### Task to complete
Could you work out how many lines of the material below hold "NAND"? Only the number is needed.

### Input records

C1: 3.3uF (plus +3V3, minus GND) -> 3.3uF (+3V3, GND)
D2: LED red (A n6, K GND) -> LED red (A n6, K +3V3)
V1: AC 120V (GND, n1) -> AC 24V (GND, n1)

---

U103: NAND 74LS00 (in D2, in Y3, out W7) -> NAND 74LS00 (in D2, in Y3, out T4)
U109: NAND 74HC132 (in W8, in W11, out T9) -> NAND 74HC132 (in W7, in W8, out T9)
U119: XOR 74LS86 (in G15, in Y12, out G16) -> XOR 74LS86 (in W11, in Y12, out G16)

### Problem solution
2